## INPUT ROWS

__________________________________________________

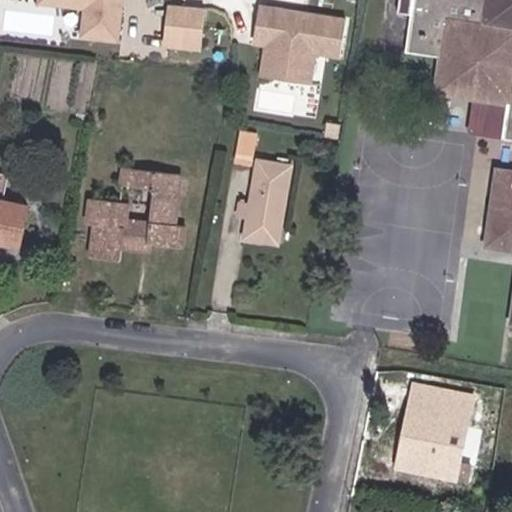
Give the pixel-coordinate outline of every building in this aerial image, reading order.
[(118,41),(122,7),(118,7),(119,0),(38,0),(38,4),(84,10),(81,37),(118,41)] [(511,0),(399,0),(397,14),(410,15),(406,52),(441,57),(436,92),(474,98),(511,103),(511,172),(497,171),(487,246),(511,249),(511,0)] [(202,9),(170,5),(165,45),(198,49),(202,9)] [(260,5),(254,38),(260,39),(259,45),(265,46),(259,77),(303,83),(308,52),(314,53),(340,57),(346,20),(260,5)] [(308,52),(303,83),(310,84),(314,53),(308,52)] [(511,103),(474,98),(468,134),(511,140),(511,103)] [(340,125),(326,123),(324,136),(338,138),(340,125)] [(257,134),(241,131),(235,163),(251,166),(257,134)] [(250,202),(247,220),(244,239),(278,245),(291,166),(257,160),(250,202)] [(175,225),(179,190),(163,189),(164,172),(123,168),(121,184),(153,188),(149,223),(126,221),(127,202),(90,198),(87,223),(95,224),(91,257),(120,260),(121,248),(140,250),(141,242),(151,243),(181,248),(184,225),(175,225)] [(163,189),(179,190),(180,174),(164,172),(163,189)] [(0,178),(0,243),(19,247),(27,206),(3,201),(8,180),(0,178)] [(235,218),(247,220),(250,202),(238,201),(235,218)] [(151,251),(151,243),(141,242),(140,250),(151,251)] [(414,385),(405,434),(410,435),(419,386),(414,385)] [(410,435),(405,434),(398,467),(440,474),(440,478),(455,480),(455,478),(467,480),(471,465),(458,463),(472,397),(419,386),(410,435)]
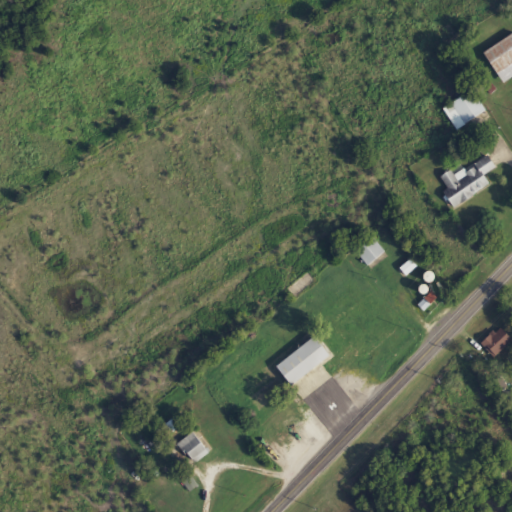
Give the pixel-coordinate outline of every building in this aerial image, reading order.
[(505,83),(511,78),(511,34),(485,52),(505,83)] [(445,106),(456,128),(487,113),(476,91),(445,106)] [(486,174),(497,167),(491,156),(467,170),(465,168),(456,174),(453,170),(442,176),(449,189),(445,191),(455,207),(492,186),(486,174)] [(357,250),(369,266),(387,252),(375,237),(357,250)] [(419,266),(412,259),(401,268),(408,276),(419,266)] [(497,357),(511,340),(511,337),(500,326),(483,344),(497,357)] [(294,386),(332,356),(317,336),(278,366),(294,386)] [(177,417),(168,424),(174,432),(183,425),(177,417)] [(194,464),(210,454),(196,432),(181,442),(194,464)]
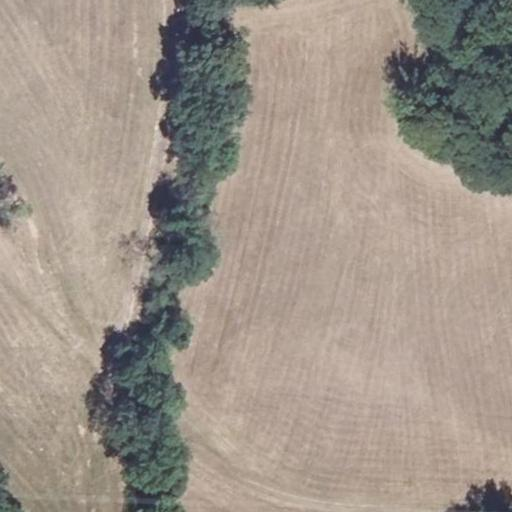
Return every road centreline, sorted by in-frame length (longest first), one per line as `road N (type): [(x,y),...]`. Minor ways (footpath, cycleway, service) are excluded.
road 1 (track): [(459,511),(293,502),(235,483),(102,385)]
road 2 (track): [(102,385),(165,0)]
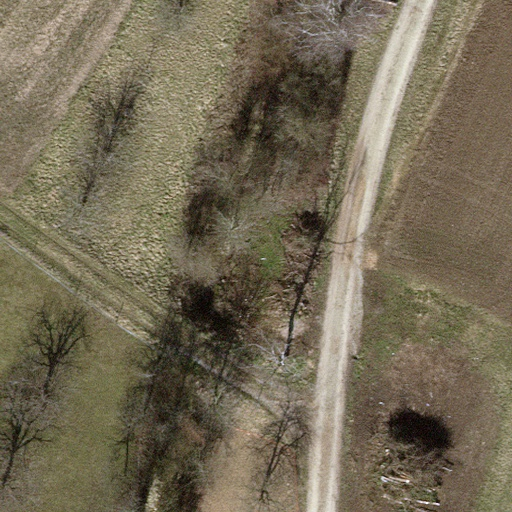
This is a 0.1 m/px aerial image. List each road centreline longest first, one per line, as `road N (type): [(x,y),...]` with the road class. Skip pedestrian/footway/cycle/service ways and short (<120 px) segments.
road 1 (track): [(323,511),(347,277),(368,166),(422,0)]
road 2 (track): [(0,207),(332,443)]
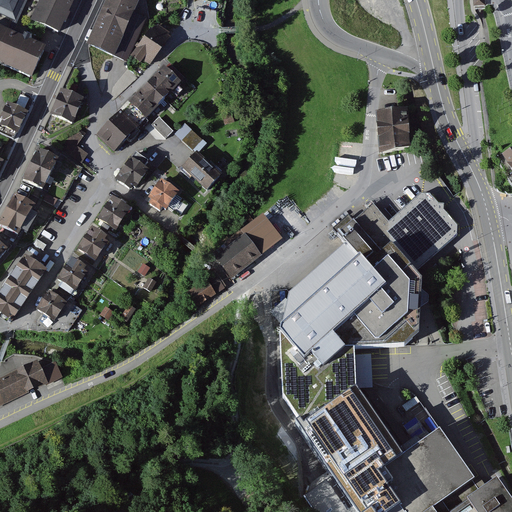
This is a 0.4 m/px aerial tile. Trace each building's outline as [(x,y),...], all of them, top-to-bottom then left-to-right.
[(0,0),(0,15),(16,23),(26,0),(38,0),(43,2),(33,23),(60,35),(76,0),(0,0)] [(105,0),(85,45),(125,62),(145,18),(134,13),(140,0),(105,0)] [(159,25),(158,27),(134,57),(145,67),(171,34),(159,25)] [(47,53),(0,31),(0,68),(33,83),(47,53)] [(167,68),(133,104),(151,122),(186,87),(167,68)] [(83,99),(62,90),(52,116),(73,124),(83,99)] [(23,114),(3,106),(0,113),(0,130),(14,136),(23,114)] [(409,112),(376,115),(379,153),(412,149),(409,112)] [(142,130),(125,113),(99,140),(116,157),(142,130)] [(166,139),(175,131),(160,116),(152,124),(166,139)] [(176,134),(198,154),(209,143),(186,123),(176,134)] [(79,130),(62,149),(83,164),(89,154),(78,148),(86,133),(79,130)] [(62,163),(40,153),(26,182),(49,192),(62,163)] [(200,156),(186,172),(211,195),(226,179),(200,156)] [(152,172),(134,160),(120,182),(138,194),(152,172)] [(184,196),(164,182),(150,203),(170,216),(184,196)] [(511,511),(511,496),(498,478),(483,489),(440,429),(403,454),(355,381),(355,350),(405,346),(420,333),(421,276),(416,271),(456,234),(455,224),(430,195),(419,194),(389,222),(372,204),(354,221),(350,216),(334,229),(348,244),(289,292),(279,329),(284,395),(302,417),(296,421),(332,475),(304,495),(315,511),(511,511)] [(40,208),(18,196),(1,227),(23,239),(40,208)] [(59,200),(48,196),(45,202),(56,207),(59,200)] [(135,211),(115,199),(101,221),(120,234),(135,211)] [(116,242),(95,229),(81,251),(102,264),(116,242)] [(264,257),(248,237),(218,260),(234,280),(264,257)] [(0,242),(0,258),(4,261),(11,250),(0,242)] [(164,247),(156,242),(150,252),(158,257),(164,247)] [(51,272),(27,256),(0,296),(0,311),(18,323),(51,272)] [(94,271),(73,259),(60,281),(81,293),(94,271)] [(151,269),(144,266),(140,274),(146,277),(151,269)] [(222,289),(214,278),(191,294),(199,306),(222,289)] [(157,284),(150,281),(146,290),(153,294),(157,284)] [(71,304),(51,292),(39,312),(59,325),(71,304)] [(137,310),(129,305),(122,317),(129,322),(137,310)] [(115,313),(107,308),(101,316),(108,322),(115,313)] [(39,363),(0,380),(0,405),(62,378),(55,363),(42,369),(39,363)]
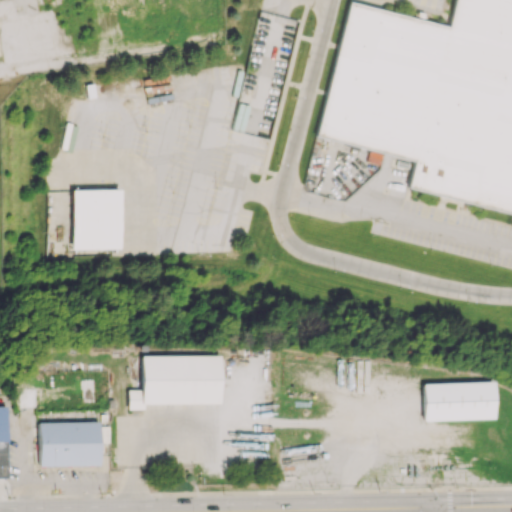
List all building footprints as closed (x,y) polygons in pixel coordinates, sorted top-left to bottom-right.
[(511,0),(454,0),(447,27),(351,1),(316,133),(414,159),(407,187),(511,215),(511,0)] [(118,189),(70,190),(71,249),(119,248),(118,189)] [(139,356),(139,390),(126,390),(126,409),(142,409),(142,403),(218,402),(217,355),(139,356)] [(490,418),(489,381),(420,383),(421,420),(490,418)] [(98,465),(97,420),(37,421),(37,466),(98,465)]
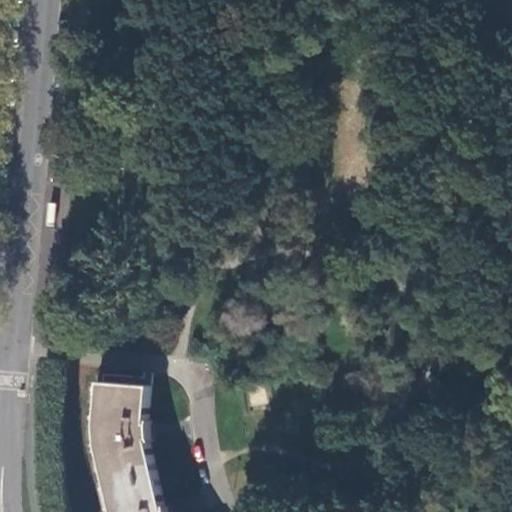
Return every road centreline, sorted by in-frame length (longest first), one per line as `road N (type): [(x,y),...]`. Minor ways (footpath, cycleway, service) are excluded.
road 1 (tertiary): [(13,351),(39,0)]
road 2 (residential): [(228,511),(190,371),(13,351)]
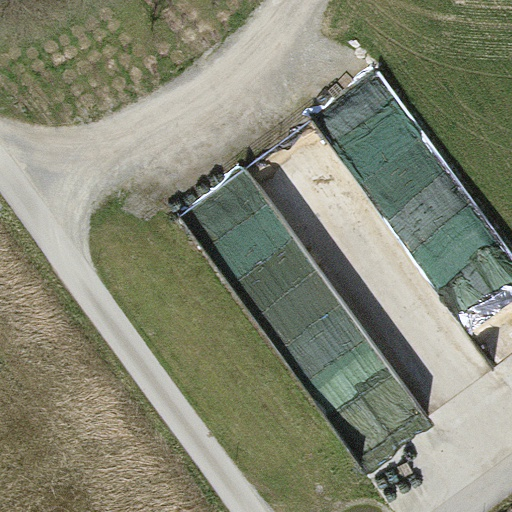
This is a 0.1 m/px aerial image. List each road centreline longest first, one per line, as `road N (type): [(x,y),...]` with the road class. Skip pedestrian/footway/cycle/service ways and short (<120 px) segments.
road 1 (track): [(246,511),(0,162)]
road 2 (track): [(31,199),(222,99),(303,15),(308,0)]
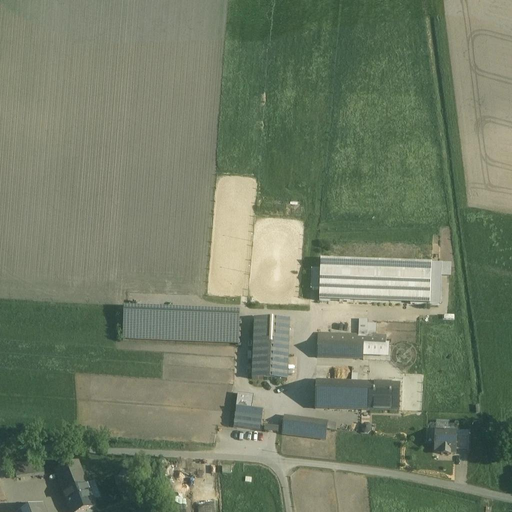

__________________________________________________

## TASK TO COMPLETE
Count how many lines of the material above contain the string "building", and reply with that number alone.

## TASK ANSWER
4